*What you will do:*
Filter the data for lines with the word "green", then copy every line so identified.

*Input data:*
※

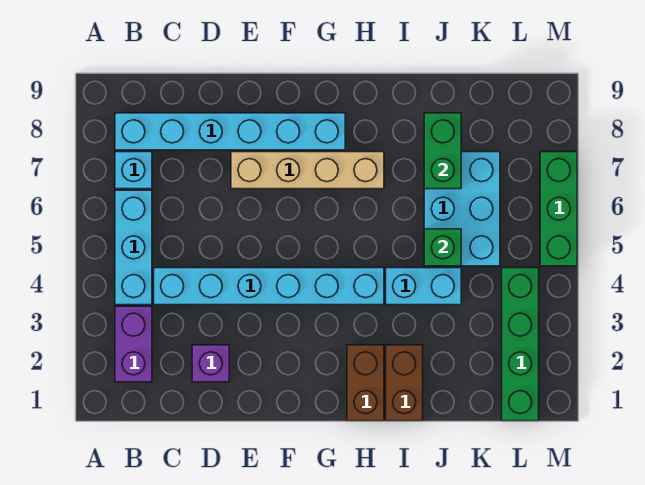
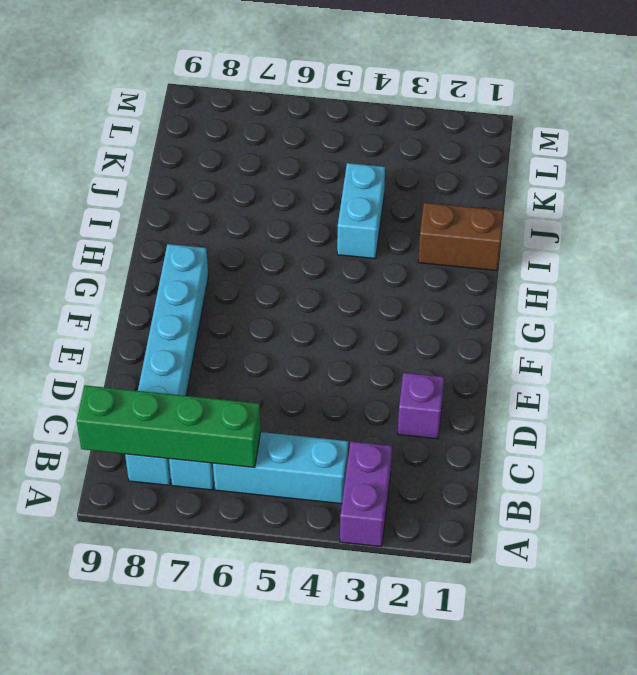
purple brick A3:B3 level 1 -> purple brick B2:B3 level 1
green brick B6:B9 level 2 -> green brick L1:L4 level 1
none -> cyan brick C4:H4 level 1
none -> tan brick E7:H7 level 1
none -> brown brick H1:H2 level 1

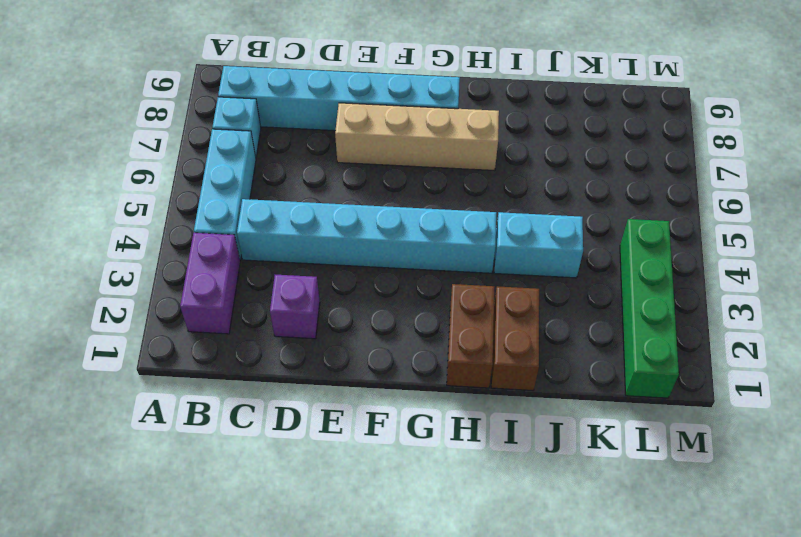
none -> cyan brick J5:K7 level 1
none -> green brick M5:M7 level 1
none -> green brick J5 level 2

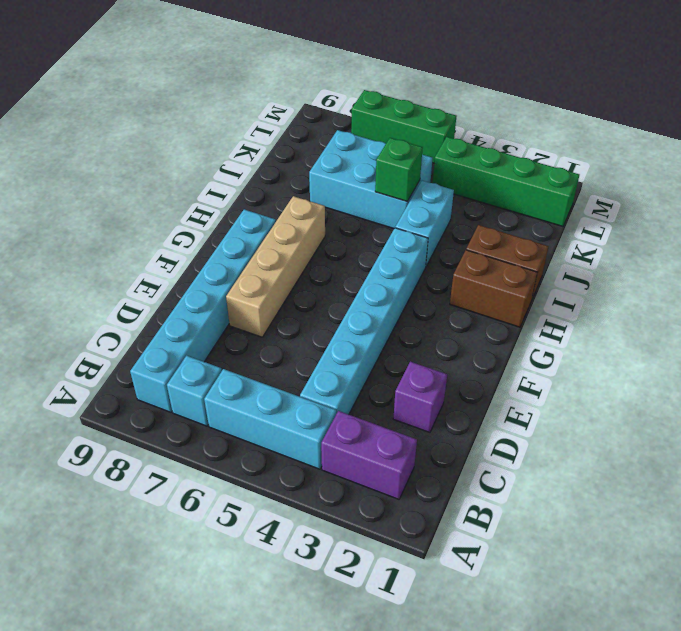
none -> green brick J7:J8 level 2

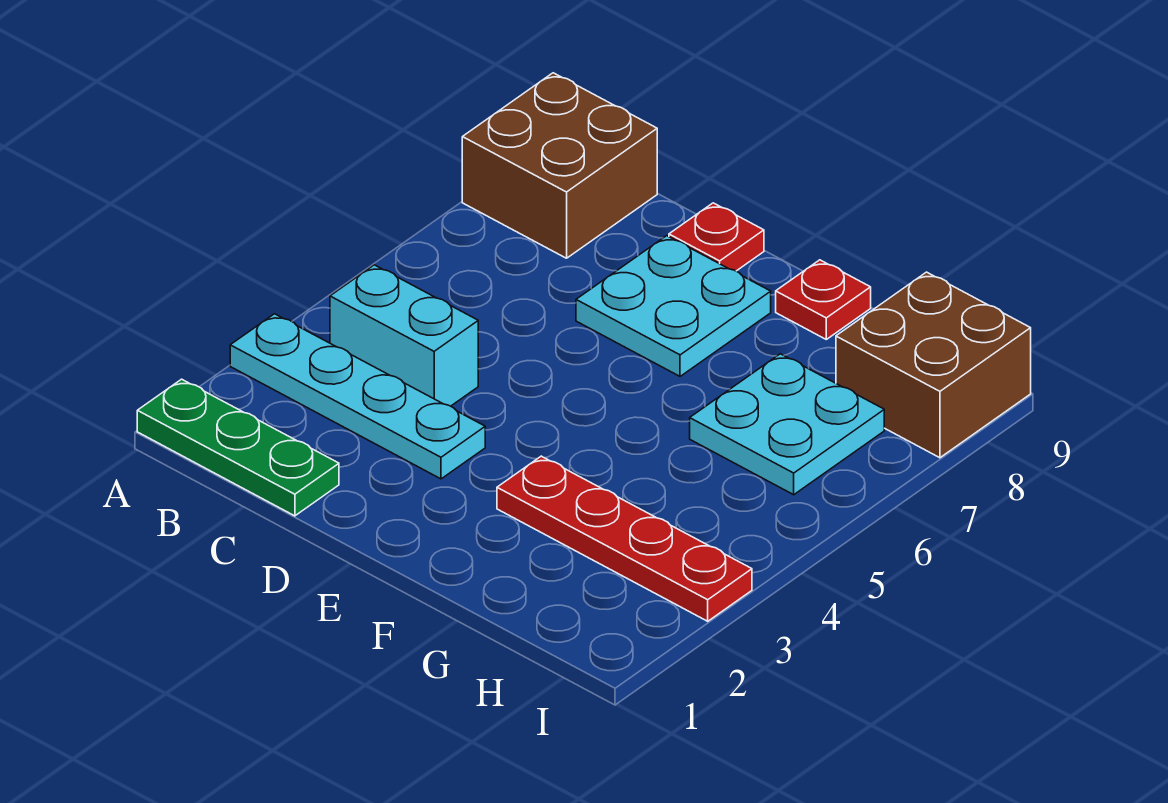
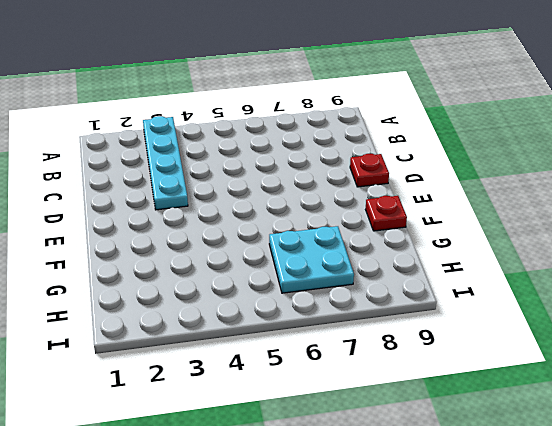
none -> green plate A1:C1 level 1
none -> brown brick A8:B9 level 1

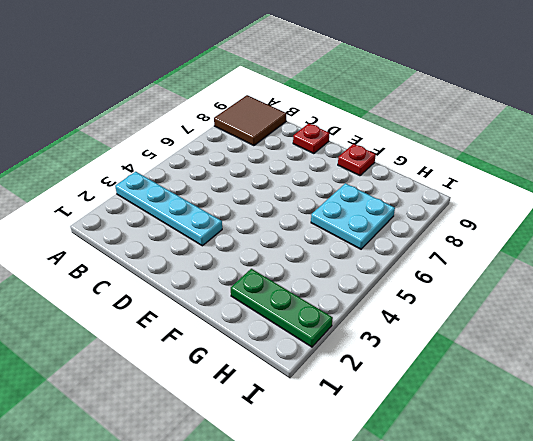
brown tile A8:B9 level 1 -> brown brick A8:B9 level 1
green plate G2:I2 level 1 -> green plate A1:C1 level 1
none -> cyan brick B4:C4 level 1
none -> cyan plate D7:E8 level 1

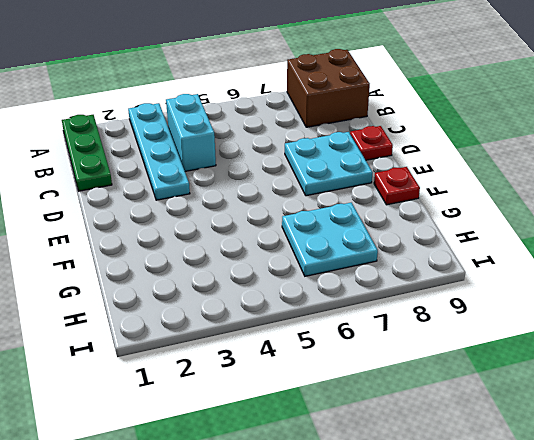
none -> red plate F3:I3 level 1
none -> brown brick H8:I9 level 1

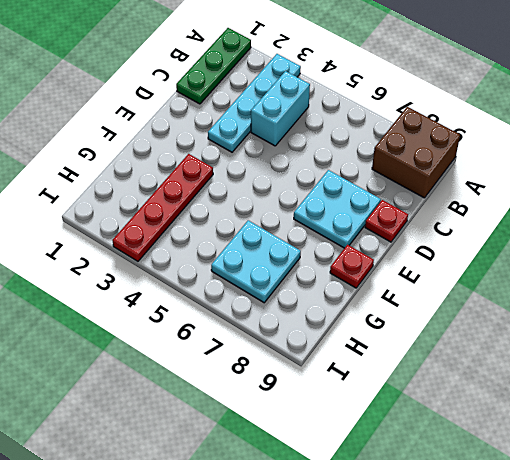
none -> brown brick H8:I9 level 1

※

*Output for this exercise:*
green brick B6:B9 level 2 -> green brick L1:L4 level 1
none -> green brick M5:M7 level 1
none -> green brick J5 level 2
none -> green brick J7:J8 level 2
none -> green plate A1:C1 level 1
green plate G2:I2 level 1 -> green plate A1:C1 level 1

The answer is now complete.